Problem>
Exact copies of the lines from the one with "JOY pin VRX: D3 -> A0" through the last line of the entries, and no pictures, make up the answer.

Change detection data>
◇ ◇ ◇ ◇ ◇ ◇ ◇

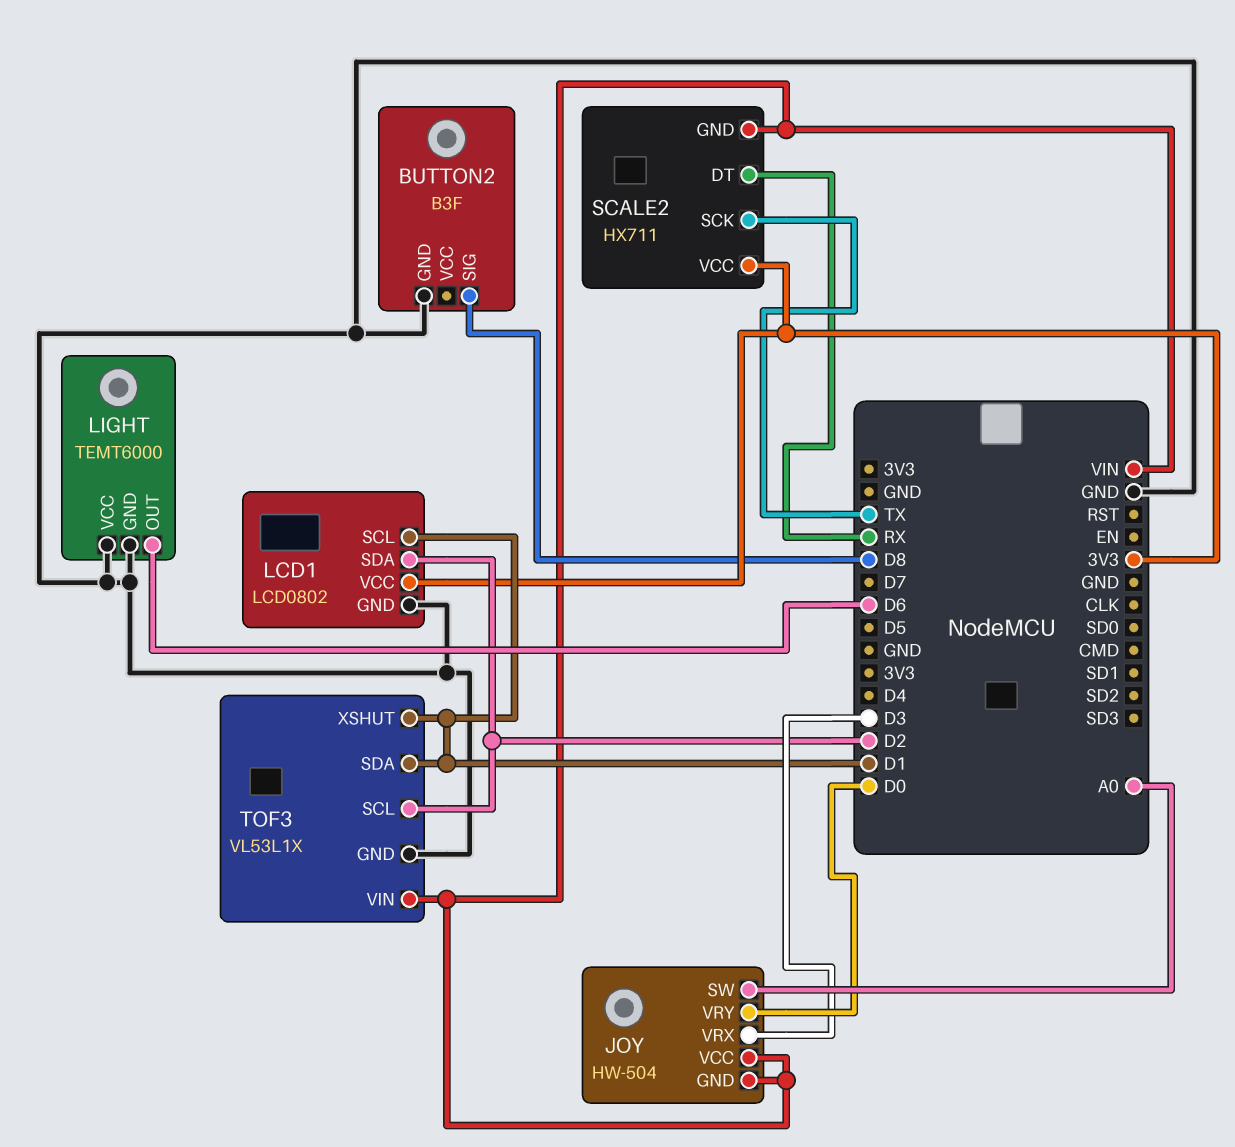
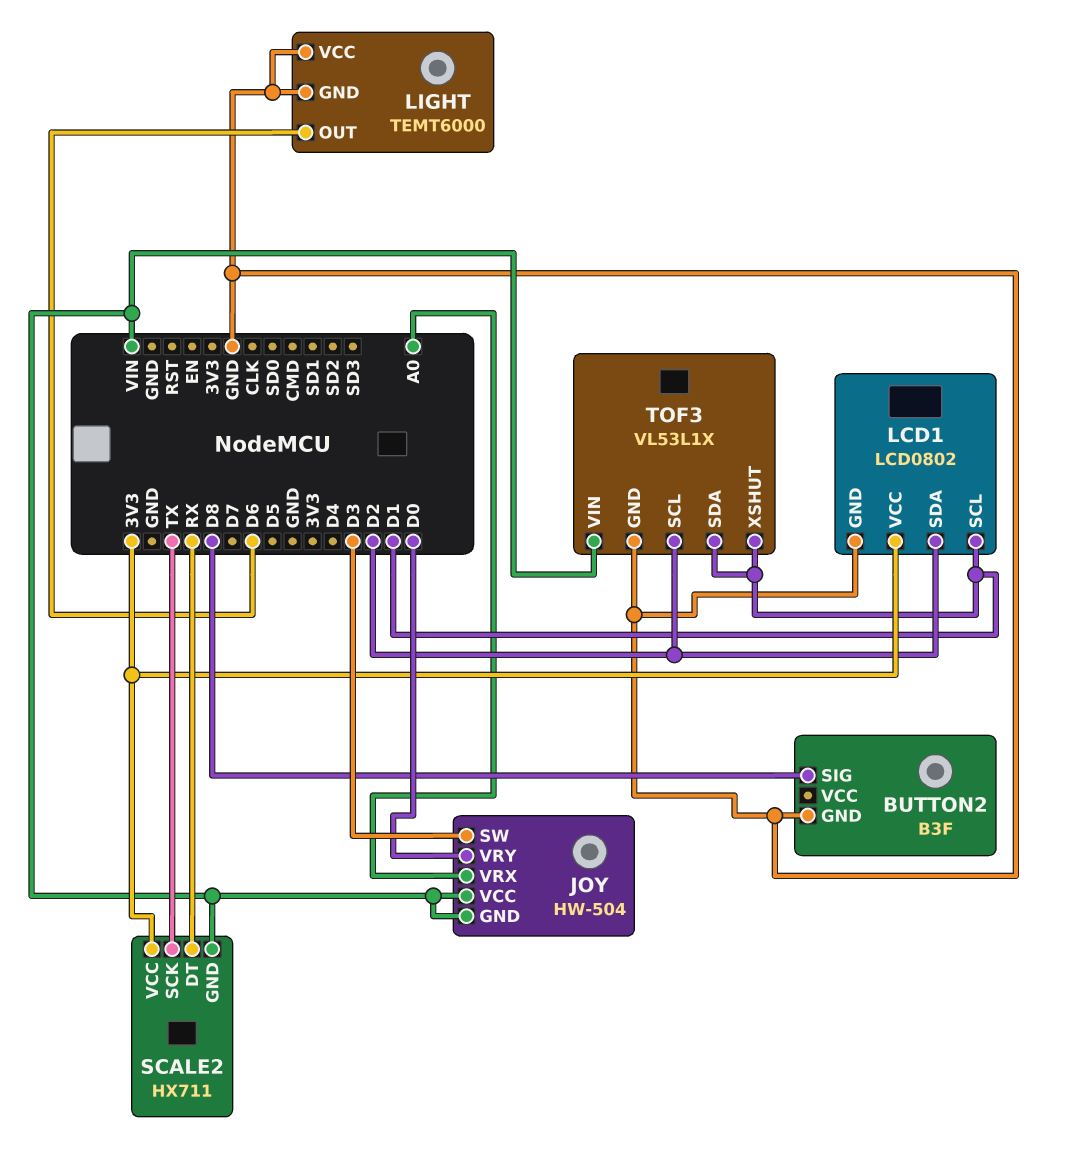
JOY pin SW: A0 -> D3
JOY pin VRX: D3 -> A0

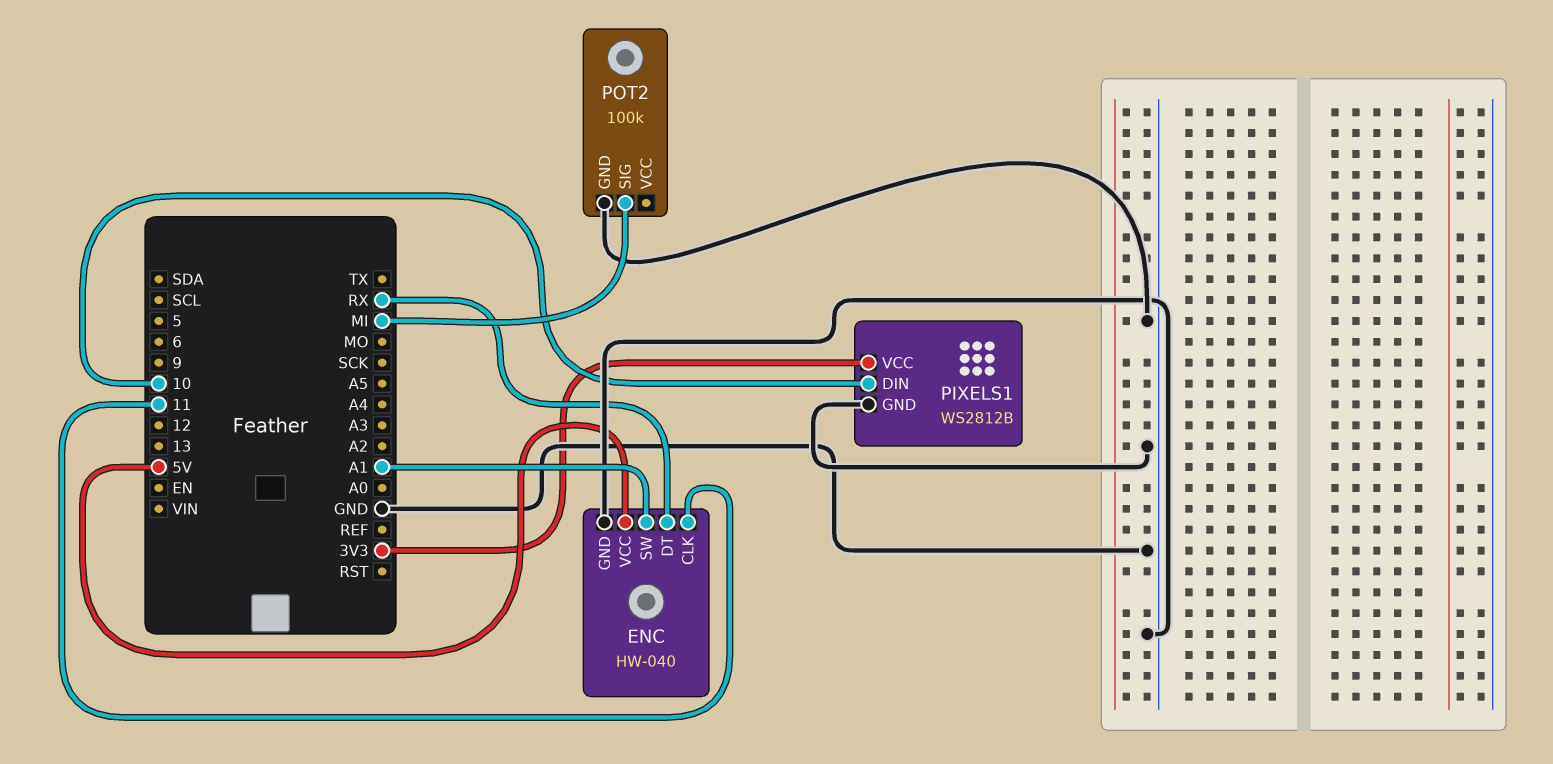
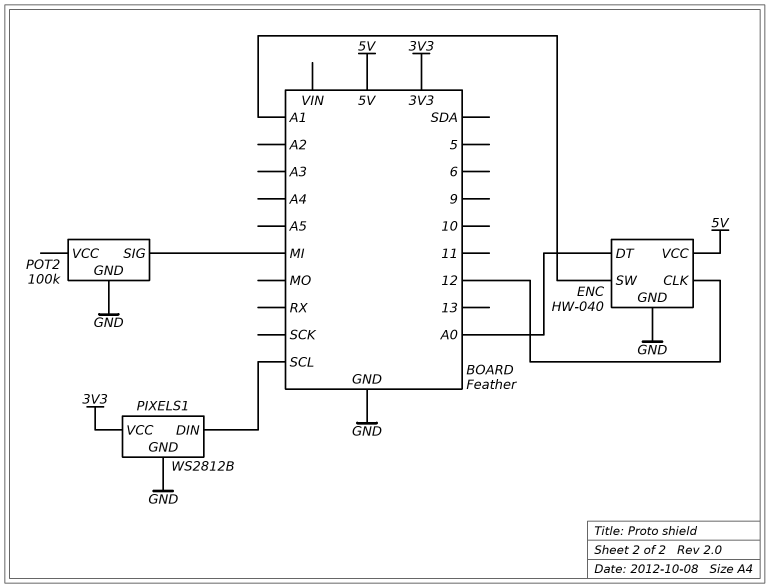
ENC pin CLK: 11 -> 12
ENC pin DT: RX -> A0
PIXELS1 pin DIN: 10 -> SCL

◇ ◇ ◇ ◇ ◇ ◇ ◇

Response to this exercise>
JOY pin VRX: D3 -> A0

ENC pin CLK: 11 -> 12
ENC pin DT: RX -> A0
PIXELS1 pin DIN: 10 -> SCL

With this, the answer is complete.